*** Opening of Source material ***

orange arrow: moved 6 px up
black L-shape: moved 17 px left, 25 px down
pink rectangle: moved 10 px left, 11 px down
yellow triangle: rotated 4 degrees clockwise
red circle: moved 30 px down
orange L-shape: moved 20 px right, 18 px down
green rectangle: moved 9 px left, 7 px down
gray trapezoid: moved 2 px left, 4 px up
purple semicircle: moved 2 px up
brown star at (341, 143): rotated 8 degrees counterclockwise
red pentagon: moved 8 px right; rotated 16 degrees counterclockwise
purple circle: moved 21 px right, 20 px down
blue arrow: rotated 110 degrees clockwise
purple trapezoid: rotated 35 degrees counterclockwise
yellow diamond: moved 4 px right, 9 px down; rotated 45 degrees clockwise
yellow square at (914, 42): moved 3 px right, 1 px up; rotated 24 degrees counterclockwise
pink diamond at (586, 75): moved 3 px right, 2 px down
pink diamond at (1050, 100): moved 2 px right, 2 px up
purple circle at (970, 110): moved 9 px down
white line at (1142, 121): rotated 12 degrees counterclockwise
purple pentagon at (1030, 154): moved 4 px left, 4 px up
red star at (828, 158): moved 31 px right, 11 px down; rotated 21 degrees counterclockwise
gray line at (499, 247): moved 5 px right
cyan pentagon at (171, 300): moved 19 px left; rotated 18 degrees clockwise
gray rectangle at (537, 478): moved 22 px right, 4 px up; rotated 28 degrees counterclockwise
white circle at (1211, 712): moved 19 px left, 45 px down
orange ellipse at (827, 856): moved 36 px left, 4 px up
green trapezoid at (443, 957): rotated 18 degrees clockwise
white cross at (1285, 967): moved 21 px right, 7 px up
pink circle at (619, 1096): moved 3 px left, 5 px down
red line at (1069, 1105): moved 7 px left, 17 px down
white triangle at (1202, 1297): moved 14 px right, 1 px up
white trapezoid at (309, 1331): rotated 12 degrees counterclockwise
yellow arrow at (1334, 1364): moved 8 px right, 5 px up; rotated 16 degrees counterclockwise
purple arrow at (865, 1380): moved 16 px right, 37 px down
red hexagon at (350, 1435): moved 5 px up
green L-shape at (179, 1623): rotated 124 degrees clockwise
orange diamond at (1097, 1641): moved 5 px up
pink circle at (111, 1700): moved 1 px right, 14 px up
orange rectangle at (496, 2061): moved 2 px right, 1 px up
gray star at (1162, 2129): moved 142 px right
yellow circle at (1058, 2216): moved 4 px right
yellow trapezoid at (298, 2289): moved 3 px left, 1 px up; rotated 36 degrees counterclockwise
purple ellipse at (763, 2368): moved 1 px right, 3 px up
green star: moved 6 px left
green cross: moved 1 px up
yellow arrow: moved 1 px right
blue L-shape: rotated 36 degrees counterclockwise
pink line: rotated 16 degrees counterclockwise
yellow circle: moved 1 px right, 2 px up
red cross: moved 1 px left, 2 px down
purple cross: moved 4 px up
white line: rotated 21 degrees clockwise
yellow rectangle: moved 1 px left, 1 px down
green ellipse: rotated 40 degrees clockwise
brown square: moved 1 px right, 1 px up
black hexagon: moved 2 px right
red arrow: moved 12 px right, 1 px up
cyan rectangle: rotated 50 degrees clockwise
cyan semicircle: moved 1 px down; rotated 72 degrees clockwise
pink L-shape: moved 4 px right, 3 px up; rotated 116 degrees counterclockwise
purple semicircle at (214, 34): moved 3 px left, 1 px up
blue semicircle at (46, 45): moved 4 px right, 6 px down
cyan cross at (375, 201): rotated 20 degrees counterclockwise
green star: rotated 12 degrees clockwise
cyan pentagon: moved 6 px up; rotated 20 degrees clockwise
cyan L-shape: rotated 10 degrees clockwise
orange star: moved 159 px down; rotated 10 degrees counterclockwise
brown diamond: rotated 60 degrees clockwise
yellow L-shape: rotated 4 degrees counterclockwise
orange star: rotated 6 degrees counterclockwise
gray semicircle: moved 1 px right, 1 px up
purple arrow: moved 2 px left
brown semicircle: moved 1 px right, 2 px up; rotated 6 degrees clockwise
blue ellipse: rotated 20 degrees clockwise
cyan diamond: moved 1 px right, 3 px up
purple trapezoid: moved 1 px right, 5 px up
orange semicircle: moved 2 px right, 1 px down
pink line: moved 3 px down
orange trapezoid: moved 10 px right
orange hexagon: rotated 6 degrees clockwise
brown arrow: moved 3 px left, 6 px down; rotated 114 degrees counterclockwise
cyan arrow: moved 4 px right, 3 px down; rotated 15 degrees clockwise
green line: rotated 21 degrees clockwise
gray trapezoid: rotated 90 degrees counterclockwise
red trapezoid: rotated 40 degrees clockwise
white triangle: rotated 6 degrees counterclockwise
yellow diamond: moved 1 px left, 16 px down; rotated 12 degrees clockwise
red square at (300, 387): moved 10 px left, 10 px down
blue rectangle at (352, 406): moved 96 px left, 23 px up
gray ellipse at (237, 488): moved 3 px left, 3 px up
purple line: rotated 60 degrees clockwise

*** Close of Source material ***

What you have to do: Copy here each line of the preceding records with "yellow" in it.

Written response:
yellow triangle: rotated 4 degrees clockwise
yellow diamond: moved 4 px right, 9 px down; rotated 45 degrees clockwise
yellow square at (914, 42): moved 3 px right, 1 px up; rotated 24 degrees counterclockwise
yellow arrow at (1334, 1364): moved 8 px right, 5 px up; rotated 16 degrees counterclockwise
yellow circle at (1058, 2216): moved 4 px right
yellow trapezoid at (298, 2289): moved 3 px left, 1 px up; rotated 36 degrees counterclockwise
yellow arrow: moved 1 px right
yellow circle: moved 1 px right, 2 px up
yellow rectangle: moved 1 px left, 1 px down
yellow L-shape: rotated 4 degrees counterclockwise
yellow diamond: moved 1 px left, 16 px down; rotated 12 degrees clockwise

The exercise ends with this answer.